ACTIVITY: The answer should be each line of the records that contains the word "VRAW"; please copy them all.

RECORDS TO PROCESS:
****************

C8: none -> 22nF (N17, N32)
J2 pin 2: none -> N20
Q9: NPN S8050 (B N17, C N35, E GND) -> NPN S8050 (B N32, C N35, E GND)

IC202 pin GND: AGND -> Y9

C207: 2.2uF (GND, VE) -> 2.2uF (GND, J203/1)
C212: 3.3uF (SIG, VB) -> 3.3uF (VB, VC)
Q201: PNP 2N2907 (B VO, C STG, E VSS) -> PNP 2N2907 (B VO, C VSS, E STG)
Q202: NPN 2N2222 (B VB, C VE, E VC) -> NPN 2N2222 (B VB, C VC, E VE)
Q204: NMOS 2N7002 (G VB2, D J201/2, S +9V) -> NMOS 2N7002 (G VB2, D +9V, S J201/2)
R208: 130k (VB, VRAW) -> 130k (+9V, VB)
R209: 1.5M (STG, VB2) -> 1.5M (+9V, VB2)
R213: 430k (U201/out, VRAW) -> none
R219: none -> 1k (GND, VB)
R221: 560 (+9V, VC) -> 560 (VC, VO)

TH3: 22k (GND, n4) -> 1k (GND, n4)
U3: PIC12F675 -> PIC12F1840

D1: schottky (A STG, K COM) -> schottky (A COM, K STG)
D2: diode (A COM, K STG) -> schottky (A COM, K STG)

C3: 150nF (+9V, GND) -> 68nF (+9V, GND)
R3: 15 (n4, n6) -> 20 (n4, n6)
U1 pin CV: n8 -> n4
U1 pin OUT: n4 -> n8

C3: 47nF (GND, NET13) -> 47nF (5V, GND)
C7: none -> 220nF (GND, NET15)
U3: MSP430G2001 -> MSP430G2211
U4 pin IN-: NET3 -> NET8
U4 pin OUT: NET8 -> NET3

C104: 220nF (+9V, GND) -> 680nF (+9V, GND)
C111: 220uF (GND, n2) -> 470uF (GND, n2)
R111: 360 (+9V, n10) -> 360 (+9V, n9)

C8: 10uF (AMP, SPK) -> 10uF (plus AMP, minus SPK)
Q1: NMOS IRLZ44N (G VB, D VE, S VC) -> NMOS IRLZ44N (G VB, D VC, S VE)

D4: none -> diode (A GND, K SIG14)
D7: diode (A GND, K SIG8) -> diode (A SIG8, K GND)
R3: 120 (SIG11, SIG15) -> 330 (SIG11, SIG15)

****************

WRITTEN ANSWER:
R208: 130k (VB, VRAW) -> 130k (+9V, VB)
R213: 430k (U201/out, VRAW) -> none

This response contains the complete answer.